• **Records supplied**
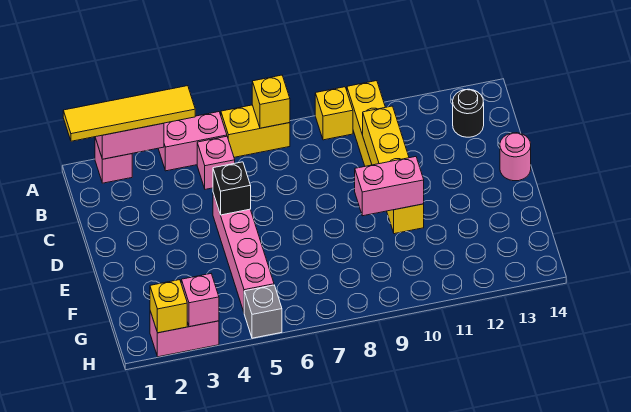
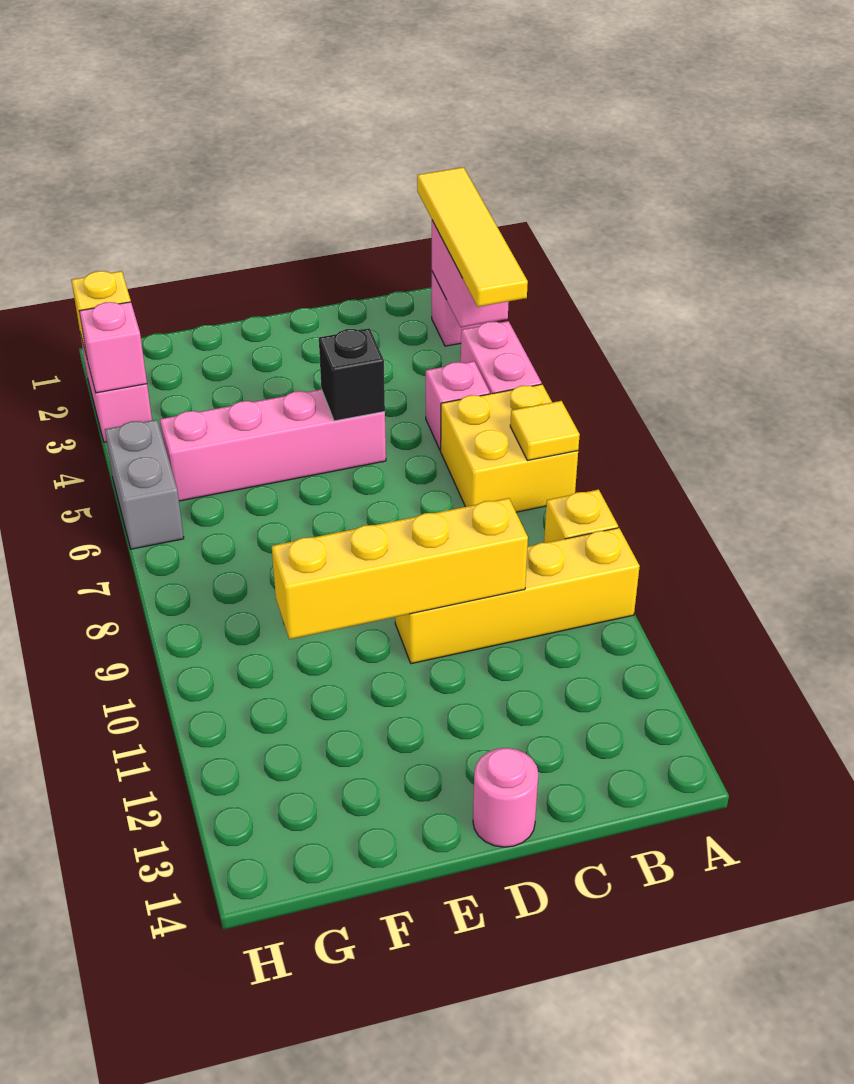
yellow 1x2 brick [221,105,290,157] -> yellow 2x2 brick [441,384,578,512]
yellow 1x1 brick [252,75,290,128] -> yellow 1x1 tile [510,401,580,461]
black 1x1 round brick [453,89,484,137] -> none
pink 1x2 brick [355,157,424,216] -> none
grey 1x1 brick [244,285,282,338] -> grey 1x2 brick [105,420,184,549]

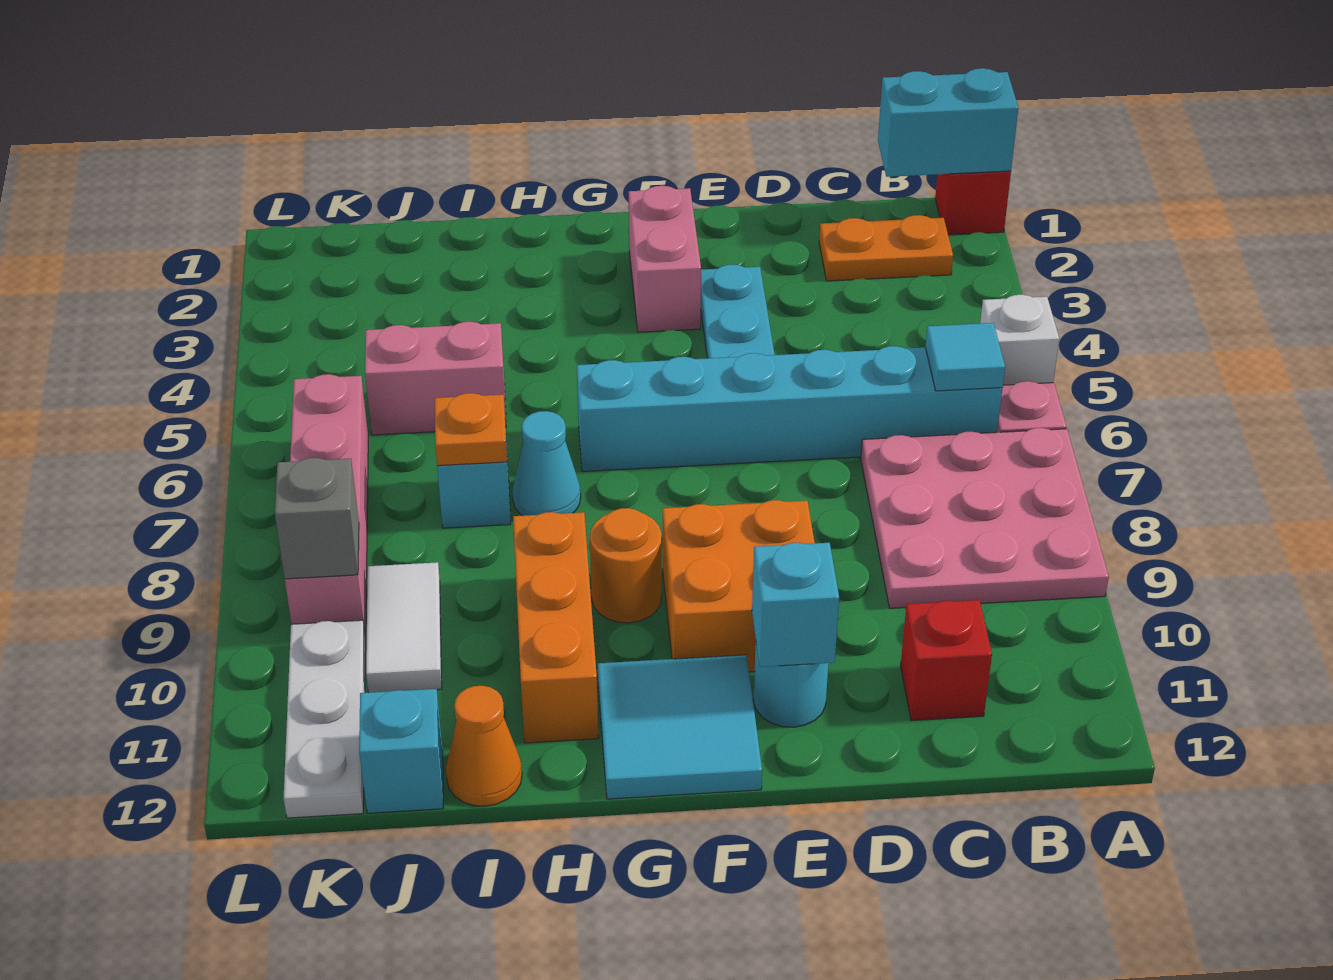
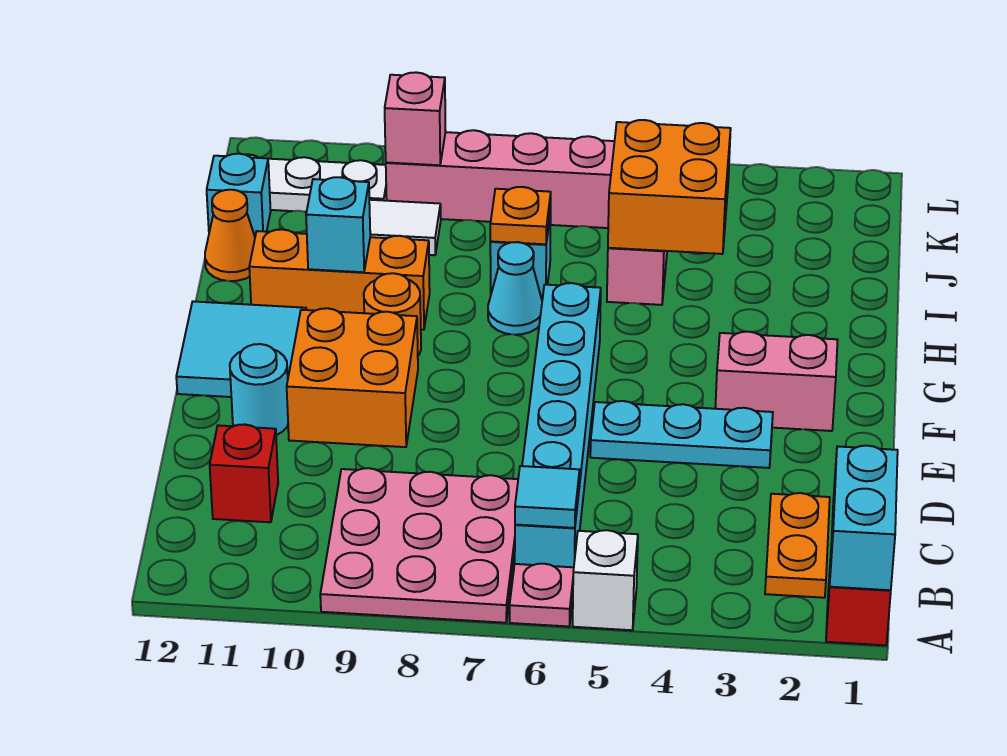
cyan 1x1 brick [752,543,839,667] -> cyan 1x1 brick moved to [306,177,370,272]
none -> orange 2x2 brick [608,120,731,254]
grey 1x1 brick [275,458,359,579] -> pink 1x1 brick [385,72,446,165]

• **What is needed**
Look above for the line that holds "cyan 1x1 brick [752,543,839,667]", then copy it and each line after it exactly, through the last line of the data.

• **Result of this task**
cyan 1x1 brick [752,543,839,667] -> cyan 1x1 brick moved to [306,177,370,272]
none -> orange 2x2 brick [608,120,731,254]
grey 1x1 brick [275,458,359,579] -> pink 1x1 brick [385,72,446,165]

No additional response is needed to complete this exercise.